BEGIN
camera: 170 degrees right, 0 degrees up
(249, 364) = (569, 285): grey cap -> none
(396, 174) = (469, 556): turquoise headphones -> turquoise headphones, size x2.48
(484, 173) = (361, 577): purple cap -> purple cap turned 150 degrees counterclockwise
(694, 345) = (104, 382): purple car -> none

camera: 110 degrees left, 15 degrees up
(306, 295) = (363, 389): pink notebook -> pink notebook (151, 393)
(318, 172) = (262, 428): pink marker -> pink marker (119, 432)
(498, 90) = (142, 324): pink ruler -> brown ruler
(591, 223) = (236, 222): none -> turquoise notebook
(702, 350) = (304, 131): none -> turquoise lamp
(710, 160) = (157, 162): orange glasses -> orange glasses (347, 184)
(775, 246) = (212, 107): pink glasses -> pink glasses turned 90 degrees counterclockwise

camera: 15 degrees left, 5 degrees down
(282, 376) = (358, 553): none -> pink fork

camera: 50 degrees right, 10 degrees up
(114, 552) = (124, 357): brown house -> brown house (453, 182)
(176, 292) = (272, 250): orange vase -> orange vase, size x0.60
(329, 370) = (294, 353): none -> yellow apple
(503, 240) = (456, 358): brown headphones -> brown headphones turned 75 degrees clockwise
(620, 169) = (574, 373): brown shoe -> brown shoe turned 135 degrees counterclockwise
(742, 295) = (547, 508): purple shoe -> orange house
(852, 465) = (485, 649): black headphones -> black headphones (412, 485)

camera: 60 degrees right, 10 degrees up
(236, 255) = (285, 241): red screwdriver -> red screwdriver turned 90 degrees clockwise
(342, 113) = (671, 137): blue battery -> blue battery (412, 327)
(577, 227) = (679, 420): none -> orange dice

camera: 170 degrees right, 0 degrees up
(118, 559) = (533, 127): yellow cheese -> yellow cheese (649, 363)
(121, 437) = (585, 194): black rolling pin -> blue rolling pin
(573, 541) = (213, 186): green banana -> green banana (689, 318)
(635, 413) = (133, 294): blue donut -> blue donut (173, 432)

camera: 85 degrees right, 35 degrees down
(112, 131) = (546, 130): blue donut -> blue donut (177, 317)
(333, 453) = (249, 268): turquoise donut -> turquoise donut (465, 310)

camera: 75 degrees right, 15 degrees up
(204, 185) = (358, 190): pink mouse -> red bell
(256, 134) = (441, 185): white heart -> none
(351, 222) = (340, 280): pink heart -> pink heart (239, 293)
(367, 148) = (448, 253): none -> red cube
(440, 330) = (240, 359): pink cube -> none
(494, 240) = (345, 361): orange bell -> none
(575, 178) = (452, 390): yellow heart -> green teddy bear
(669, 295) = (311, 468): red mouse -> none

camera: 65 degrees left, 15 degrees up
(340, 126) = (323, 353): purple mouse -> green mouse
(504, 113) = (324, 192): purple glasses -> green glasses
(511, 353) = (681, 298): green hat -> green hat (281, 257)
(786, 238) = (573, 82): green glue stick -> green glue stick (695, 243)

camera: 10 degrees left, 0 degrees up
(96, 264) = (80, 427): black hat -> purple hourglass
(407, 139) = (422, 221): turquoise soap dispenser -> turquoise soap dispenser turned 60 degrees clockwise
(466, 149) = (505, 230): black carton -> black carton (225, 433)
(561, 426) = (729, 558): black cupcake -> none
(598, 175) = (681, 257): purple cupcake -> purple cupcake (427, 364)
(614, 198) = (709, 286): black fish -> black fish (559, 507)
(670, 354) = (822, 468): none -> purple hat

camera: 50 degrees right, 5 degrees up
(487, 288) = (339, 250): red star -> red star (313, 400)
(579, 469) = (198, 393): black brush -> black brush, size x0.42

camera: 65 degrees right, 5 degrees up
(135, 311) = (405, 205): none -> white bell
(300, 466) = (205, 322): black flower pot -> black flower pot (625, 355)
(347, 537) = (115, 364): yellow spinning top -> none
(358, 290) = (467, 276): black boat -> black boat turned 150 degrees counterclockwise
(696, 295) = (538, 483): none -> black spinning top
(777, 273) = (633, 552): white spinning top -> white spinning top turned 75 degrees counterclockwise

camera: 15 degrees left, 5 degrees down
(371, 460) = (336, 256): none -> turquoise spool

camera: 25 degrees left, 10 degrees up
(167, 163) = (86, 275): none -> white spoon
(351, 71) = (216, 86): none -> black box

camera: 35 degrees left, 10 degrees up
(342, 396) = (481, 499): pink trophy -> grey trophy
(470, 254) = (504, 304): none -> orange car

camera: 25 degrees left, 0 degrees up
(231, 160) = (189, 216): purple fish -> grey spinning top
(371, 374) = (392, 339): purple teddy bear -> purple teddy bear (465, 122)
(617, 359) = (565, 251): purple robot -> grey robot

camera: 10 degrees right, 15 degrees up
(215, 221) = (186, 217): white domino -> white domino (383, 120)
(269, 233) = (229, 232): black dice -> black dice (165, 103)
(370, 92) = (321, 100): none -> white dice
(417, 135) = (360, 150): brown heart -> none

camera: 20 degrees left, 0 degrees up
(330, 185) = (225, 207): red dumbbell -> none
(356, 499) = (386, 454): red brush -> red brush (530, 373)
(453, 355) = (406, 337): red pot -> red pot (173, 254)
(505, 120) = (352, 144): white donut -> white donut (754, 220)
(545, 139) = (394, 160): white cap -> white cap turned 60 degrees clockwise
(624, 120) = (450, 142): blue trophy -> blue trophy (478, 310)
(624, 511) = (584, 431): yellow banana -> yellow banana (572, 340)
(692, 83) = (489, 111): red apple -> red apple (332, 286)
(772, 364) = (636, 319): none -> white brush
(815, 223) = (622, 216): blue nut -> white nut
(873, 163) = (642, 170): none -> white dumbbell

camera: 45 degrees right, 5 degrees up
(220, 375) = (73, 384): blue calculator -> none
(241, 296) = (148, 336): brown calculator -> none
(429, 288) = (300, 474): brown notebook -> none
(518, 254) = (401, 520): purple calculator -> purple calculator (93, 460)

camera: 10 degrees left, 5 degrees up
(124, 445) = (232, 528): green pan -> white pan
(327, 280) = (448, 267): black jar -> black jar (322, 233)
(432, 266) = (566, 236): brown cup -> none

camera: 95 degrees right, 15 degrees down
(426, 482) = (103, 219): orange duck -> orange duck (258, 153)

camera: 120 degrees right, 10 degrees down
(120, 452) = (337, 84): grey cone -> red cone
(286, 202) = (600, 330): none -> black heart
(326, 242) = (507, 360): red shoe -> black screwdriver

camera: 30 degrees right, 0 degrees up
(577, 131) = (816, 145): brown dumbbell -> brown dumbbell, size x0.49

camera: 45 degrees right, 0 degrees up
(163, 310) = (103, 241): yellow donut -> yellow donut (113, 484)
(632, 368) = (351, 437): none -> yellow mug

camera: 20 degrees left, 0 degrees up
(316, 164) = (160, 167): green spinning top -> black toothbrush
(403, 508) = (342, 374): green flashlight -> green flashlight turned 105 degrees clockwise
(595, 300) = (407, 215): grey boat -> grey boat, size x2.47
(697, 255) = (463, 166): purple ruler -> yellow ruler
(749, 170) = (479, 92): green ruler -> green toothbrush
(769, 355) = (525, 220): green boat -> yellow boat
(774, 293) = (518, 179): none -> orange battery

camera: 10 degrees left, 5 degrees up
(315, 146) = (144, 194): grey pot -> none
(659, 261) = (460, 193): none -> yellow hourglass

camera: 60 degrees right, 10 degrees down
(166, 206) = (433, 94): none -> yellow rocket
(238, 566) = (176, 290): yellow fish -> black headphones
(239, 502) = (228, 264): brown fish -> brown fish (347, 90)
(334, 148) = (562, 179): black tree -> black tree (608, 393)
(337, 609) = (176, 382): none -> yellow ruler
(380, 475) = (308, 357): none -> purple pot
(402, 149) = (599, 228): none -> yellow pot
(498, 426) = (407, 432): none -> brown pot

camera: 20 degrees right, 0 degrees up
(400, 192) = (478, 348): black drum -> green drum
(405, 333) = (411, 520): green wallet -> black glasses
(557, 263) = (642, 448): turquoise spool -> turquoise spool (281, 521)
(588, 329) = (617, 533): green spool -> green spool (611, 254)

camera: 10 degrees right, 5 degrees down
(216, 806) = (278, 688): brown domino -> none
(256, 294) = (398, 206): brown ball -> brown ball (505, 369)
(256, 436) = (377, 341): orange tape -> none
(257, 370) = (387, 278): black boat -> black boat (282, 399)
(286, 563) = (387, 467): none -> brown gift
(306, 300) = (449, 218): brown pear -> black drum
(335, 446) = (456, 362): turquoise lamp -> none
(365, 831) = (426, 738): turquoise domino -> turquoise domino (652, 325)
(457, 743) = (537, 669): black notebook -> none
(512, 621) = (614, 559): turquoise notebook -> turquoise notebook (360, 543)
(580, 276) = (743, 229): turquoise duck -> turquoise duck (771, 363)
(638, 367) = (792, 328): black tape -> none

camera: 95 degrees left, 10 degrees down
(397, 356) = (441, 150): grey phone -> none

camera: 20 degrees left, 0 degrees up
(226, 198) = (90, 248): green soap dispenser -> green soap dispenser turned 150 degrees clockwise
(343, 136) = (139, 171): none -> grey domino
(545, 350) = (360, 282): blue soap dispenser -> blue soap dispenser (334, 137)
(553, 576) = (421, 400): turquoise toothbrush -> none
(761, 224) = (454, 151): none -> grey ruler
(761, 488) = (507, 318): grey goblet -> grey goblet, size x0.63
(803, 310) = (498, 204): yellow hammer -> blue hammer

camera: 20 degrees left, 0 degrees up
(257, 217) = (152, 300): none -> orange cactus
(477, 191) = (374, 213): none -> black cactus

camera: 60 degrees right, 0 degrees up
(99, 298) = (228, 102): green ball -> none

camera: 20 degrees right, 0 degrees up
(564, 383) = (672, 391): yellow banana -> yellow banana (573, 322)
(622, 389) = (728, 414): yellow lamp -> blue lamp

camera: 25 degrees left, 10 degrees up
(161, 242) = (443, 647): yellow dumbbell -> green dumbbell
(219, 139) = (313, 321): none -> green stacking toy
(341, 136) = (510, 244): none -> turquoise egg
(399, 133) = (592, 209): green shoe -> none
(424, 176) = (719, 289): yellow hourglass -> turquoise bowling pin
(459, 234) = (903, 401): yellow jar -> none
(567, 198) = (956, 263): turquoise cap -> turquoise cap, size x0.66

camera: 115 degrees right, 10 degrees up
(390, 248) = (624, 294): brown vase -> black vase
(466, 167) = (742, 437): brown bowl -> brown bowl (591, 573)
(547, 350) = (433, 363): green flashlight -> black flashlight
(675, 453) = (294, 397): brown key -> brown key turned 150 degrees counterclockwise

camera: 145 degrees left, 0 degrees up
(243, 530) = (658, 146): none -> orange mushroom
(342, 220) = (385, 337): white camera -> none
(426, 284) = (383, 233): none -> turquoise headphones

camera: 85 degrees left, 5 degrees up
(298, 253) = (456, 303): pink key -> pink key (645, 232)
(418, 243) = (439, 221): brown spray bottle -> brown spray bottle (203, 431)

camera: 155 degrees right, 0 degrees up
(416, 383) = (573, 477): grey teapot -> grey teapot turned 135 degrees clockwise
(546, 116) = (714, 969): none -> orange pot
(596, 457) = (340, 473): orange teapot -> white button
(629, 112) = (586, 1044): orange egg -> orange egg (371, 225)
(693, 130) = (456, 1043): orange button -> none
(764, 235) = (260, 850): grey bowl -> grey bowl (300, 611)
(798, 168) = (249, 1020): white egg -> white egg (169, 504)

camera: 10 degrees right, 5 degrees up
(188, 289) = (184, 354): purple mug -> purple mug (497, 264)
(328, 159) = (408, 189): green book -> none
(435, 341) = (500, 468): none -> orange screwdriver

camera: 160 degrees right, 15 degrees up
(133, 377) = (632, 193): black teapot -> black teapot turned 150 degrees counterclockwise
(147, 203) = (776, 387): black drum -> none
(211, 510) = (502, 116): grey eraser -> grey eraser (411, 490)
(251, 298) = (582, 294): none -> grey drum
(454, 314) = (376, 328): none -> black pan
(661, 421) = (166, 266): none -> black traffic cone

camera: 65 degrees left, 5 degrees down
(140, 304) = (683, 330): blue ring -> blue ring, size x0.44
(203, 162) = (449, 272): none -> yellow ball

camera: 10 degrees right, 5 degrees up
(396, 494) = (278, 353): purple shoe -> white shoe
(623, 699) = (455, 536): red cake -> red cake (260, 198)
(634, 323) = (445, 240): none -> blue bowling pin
END
▶ [Task details]:
For the material above, reproduce exactly the lines from the line with "camera: 120 degrees right, 10 degrees down" to the line with "(402, 149) = (599, 228): none -> yellow pot", inclusive, and exclude all others.

▶ [Answer space]:
camera: 120 degrees right, 10 degrees down
(120, 452) = (337, 84): grey cone -> red cone
(286, 202) = (600, 330): none -> black heart
(326, 242) = (507, 360): red shoe -> black screwdriver

camera: 30 degrees right, 0 degrees up
(577, 131) = (816, 145): brown dumbbell -> brown dumbbell, size x0.49

camera: 45 degrees right, 0 degrees up
(163, 310) = (103, 241): yellow donut -> yellow donut (113, 484)
(632, 368) = (351, 437): none -> yellow mug

camera: 20 degrees left, 0 degrees up
(316, 164) = (160, 167): green spinning top -> black toothbrush
(403, 508) = (342, 374): green flashlight -> green flashlight turned 105 degrees clockwise
(595, 300) = (407, 215): grey boat -> grey boat, size x2.47
(697, 255) = (463, 166): purple ruler -> yellow ruler
(749, 170) = (479, 92): green ruler -> green toothbrush
(769, 355) = (525, 220): green boat -> yellow boat
(774, 293) = (518, 179): none -> orange battery

camera: 10 degrees left, 5 degrees up
(315, 146) = (144, 194): grey pot -> none
(659, 261) = (460, 193): none -> yellow hourglass

camera: 60 degrees right, 10 degrees down
(166, 206) = (433, 94): none -> yellow rocket
(238, 566) = (176, 290): yellow fish -> black headphones
(239, 502) = (228, 264): brown fish -> brown fish (347, 90)
(334, 148) = (562, 179): black tree -> black tree (608, 393)
(337, 609) = (176, 382): none -> yellow ruler
(380, 475) = (308, 357): none -> purple pot
(402, 149) = (599, 228): none -> yellow pot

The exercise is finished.